= ABOUT THIS TASK =
From the line bearing "blue egg: 3 -> 6" down to the final line of the records below, give every line again exactly and add nothing.

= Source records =
•••••
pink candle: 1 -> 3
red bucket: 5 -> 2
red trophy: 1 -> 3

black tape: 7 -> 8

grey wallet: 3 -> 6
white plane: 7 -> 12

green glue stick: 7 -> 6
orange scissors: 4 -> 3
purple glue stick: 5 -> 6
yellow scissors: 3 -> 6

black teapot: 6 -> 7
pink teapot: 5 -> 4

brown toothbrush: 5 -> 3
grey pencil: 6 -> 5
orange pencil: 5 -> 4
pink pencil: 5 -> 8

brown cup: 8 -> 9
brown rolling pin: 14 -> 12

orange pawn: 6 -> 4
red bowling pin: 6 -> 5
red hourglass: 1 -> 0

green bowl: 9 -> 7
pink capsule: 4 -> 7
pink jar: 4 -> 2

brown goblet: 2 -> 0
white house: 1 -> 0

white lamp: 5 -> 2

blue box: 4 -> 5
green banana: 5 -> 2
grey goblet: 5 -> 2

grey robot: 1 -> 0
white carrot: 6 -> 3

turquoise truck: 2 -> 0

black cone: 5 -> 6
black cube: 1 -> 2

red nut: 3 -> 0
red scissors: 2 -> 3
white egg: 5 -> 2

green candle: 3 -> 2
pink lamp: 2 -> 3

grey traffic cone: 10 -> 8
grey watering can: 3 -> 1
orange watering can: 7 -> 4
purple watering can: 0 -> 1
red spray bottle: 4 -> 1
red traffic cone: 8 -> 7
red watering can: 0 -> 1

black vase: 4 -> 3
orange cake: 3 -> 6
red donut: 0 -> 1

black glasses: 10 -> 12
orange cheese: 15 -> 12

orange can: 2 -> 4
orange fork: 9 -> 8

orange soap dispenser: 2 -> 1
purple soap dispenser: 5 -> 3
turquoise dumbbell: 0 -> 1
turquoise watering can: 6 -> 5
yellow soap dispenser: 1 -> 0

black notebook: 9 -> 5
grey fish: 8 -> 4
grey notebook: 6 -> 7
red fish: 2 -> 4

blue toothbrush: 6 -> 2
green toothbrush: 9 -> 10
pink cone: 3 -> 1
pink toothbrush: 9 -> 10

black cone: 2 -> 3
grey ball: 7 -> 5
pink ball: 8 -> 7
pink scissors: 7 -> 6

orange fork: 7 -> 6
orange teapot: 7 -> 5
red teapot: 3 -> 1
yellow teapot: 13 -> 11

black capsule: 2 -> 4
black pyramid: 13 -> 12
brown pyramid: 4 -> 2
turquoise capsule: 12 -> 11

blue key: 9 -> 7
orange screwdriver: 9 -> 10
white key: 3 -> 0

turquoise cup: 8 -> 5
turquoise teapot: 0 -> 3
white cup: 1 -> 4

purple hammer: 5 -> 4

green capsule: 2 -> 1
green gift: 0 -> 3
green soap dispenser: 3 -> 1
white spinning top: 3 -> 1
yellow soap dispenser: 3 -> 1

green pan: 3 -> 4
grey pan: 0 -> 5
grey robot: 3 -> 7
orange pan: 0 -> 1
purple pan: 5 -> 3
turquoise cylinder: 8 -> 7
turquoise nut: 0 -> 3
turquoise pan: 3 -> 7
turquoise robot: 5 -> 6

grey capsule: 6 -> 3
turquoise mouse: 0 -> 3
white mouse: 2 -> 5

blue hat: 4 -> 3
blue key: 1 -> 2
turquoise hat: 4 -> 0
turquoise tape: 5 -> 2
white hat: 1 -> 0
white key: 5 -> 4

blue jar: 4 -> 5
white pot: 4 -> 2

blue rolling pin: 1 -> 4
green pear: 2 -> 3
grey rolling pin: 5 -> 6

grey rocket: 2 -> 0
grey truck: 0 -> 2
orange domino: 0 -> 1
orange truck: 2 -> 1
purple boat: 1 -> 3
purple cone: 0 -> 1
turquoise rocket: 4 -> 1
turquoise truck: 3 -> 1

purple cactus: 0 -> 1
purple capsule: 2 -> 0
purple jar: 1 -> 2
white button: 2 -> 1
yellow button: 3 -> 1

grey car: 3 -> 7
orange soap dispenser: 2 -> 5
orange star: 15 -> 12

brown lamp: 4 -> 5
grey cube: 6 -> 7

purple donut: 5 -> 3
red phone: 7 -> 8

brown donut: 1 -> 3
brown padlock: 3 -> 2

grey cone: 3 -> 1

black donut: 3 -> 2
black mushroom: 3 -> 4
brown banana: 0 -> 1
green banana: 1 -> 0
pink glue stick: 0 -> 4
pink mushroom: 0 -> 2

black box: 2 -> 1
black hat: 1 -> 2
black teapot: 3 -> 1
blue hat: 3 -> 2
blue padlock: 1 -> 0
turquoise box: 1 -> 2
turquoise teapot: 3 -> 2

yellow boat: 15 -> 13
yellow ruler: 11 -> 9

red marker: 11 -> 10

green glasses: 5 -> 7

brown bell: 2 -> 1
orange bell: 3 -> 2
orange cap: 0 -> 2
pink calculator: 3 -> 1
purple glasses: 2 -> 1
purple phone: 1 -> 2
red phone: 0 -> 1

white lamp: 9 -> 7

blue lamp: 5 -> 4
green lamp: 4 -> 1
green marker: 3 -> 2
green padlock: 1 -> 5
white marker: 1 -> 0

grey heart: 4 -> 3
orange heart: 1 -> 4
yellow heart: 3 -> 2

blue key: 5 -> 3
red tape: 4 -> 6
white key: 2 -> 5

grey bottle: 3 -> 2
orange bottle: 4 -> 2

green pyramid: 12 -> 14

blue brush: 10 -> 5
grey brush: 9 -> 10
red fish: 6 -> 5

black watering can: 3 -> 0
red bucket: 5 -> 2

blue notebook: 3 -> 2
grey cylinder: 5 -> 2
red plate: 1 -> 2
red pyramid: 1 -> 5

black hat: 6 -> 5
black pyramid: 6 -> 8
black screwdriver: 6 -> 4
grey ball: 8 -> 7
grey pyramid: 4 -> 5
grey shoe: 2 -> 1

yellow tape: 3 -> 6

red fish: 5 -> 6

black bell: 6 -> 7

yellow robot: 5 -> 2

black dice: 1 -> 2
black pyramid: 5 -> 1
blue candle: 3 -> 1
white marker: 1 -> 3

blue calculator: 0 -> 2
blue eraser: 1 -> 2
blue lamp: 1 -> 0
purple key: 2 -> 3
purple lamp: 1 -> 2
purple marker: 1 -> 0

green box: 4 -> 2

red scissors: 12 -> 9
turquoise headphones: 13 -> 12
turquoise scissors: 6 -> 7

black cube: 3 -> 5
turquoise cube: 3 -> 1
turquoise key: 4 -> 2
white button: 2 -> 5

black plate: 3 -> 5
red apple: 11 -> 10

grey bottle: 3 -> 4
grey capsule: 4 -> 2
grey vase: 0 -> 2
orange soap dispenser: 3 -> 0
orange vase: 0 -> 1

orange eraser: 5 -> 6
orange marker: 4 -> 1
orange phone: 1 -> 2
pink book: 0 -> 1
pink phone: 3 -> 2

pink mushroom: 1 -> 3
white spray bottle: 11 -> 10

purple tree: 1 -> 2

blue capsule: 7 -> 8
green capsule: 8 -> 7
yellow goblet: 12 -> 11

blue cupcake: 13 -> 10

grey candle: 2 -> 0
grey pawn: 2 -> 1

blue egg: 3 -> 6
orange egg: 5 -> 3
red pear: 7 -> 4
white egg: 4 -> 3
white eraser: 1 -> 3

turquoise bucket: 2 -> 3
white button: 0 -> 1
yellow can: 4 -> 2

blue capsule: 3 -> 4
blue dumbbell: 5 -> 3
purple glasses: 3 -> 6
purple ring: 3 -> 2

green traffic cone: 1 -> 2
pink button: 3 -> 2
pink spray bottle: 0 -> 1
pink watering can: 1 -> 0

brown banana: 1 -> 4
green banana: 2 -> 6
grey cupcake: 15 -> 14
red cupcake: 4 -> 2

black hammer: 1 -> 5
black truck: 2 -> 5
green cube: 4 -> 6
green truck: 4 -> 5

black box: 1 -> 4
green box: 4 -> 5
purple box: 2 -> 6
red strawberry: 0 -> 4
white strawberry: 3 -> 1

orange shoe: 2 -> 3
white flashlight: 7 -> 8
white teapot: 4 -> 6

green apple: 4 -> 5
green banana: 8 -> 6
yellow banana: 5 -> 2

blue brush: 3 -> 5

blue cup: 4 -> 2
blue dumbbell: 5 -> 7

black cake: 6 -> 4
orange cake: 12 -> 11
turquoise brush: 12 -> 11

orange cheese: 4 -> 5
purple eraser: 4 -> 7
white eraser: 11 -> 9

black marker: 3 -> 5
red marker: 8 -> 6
•••••
= TASK ANSWER =
blue egg: 3 -> 6
orange egg: 5 -> 3
red pear: 7 -> 4
white egg: 4 -> 3
white eraser: 1 -> 3

turquoise bucket: 2 -> 3
white button: 0 -> 1
yellow can: 4 -> 2

blue capsule: 3 -> 4
blue dumbbell: 5 -> 3
purple glasses: 3 -> 6
purple ring: 3 -> 2

green traffic cone: 1 -> 2
pink button: 3 -> 2
pink spray bottle: 0 -> 1
pink watering can: 1 -> 0

brown banana: 1 -> 4
green banana: 2 -> 6
grey cupcake: 15 -> 14
red cupcake: 4 -> 2

black hammer: 1 -> 5
black truck: 2 -> 5
green cube: 4 -> 6
green truck: 4 -> 5

black box: 1 -> 4
green box: 4 -> 5
purple box: 2 -> 6
red strawberry: 0 -> 4
white strawberry: 3 -> 1

orange shoe: 2 -> 3
white flashlight: 7 -> 8
white teapot: 4 -> 6

green apple: 4 -> 5
green banana: 8 -> 6
yellow banana: 5 -> 2

blue brush: 3 -> 5

blue cup: 4 -> 2
blue dumbbell: 5 -> 7

black cake: 6 -> 4
orange cake: 12 -> 11
turquoise brush: 12 -> 11

orange cheese: 4 -> 5
purple eraser: 4 -> 7
white eraser: 11 -> 9

black marker: 3 -> 5
red marker: 8 -> 6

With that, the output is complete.